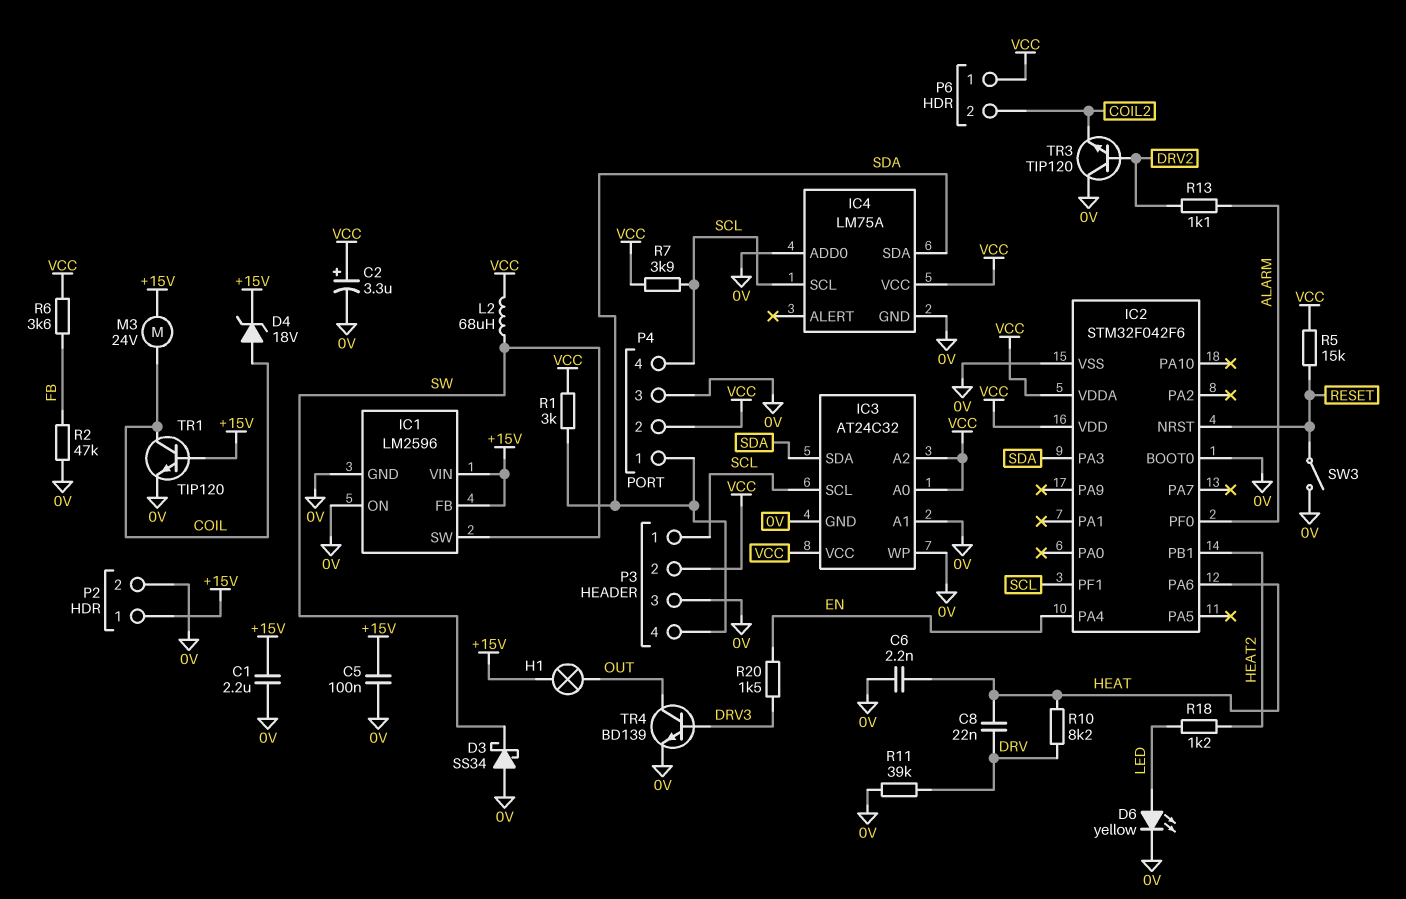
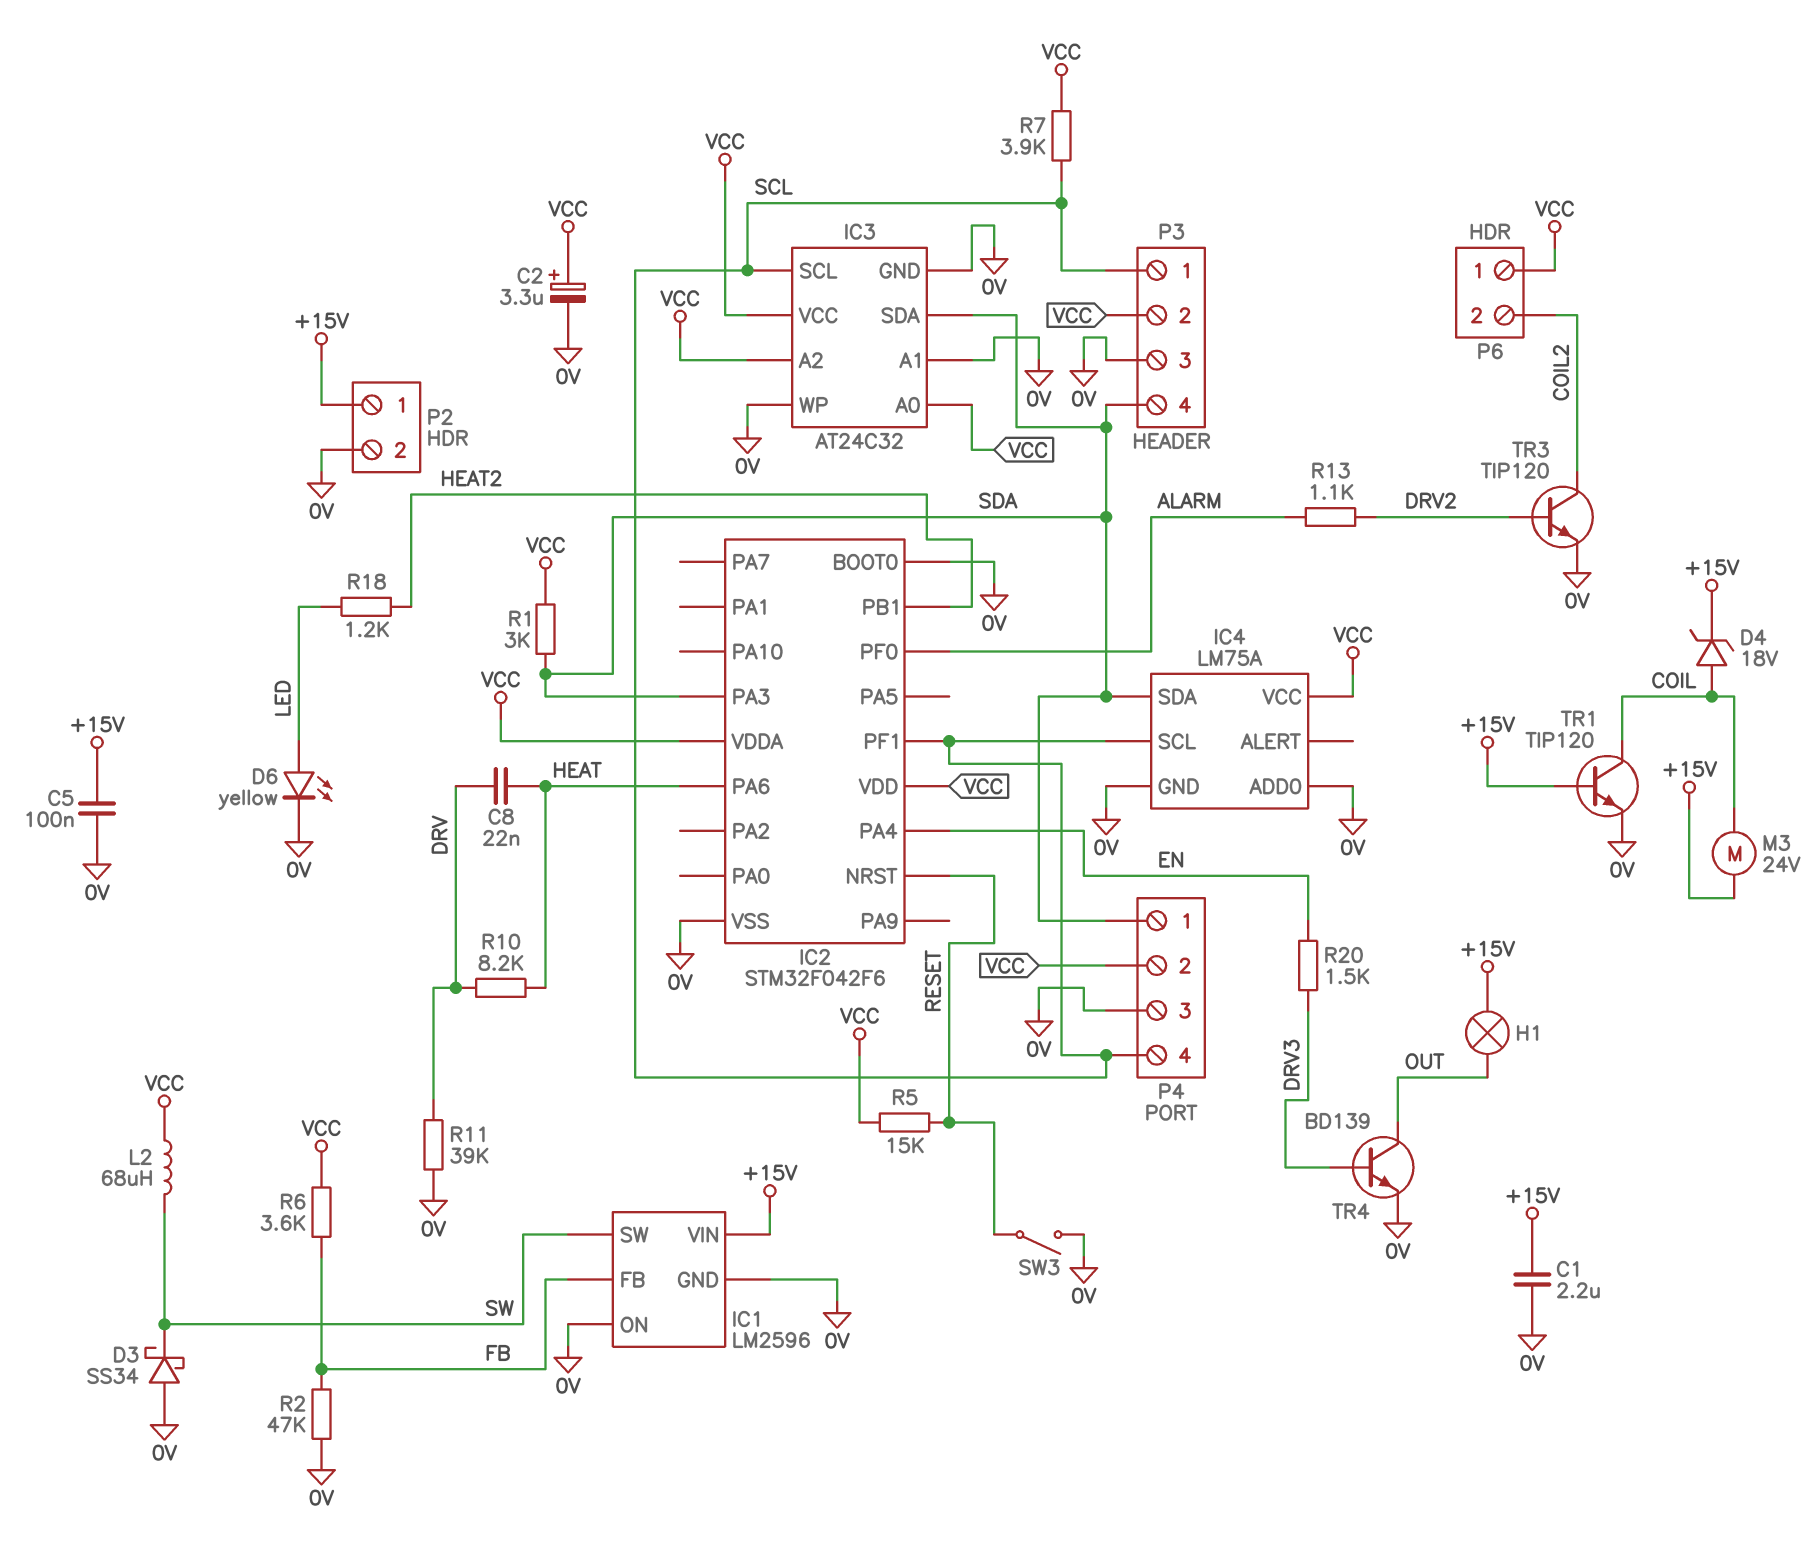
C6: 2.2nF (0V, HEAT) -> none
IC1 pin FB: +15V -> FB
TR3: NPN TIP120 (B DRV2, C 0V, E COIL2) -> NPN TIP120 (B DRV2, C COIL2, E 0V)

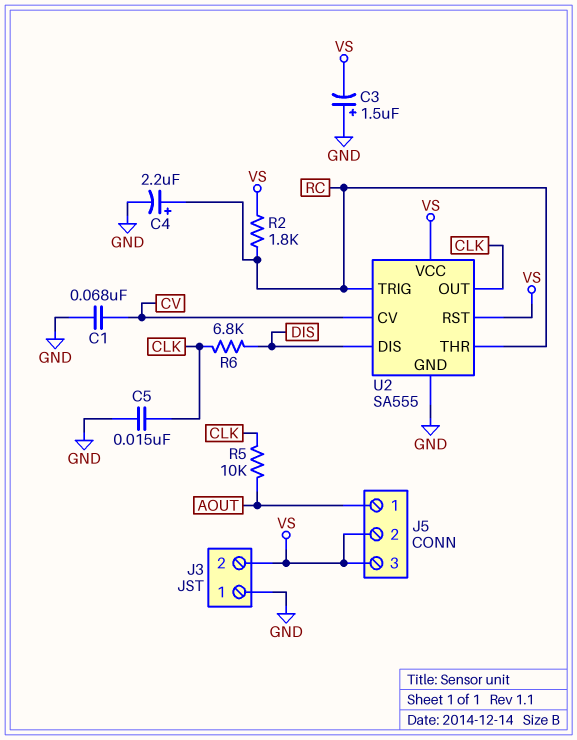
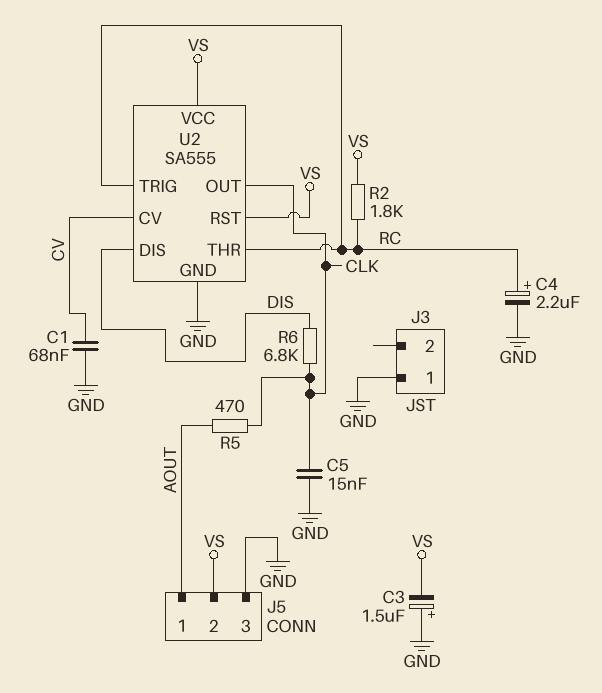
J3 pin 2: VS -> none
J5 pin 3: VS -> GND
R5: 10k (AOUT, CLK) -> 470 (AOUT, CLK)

※

WHAT IS NEEDED: Write the data above out again exactly, every line of it, and exclude the pictures.

OUTPUT FOR THIS TASK:
C6: 2.2nF (0V, HEAT) -> none
IC1 pin FB: +15V -> FB
TR3: NPN TIP120 (B DRV2, C 0V, E COIL2) -> NPN TIP120 (B DRV2, C COIL2, E 0V)

J3 pin 2: VS -> none
J5 pin 3: VS -> GND
R5: 10k (AOUT, CLK) -> 470 (AOUT, CLK)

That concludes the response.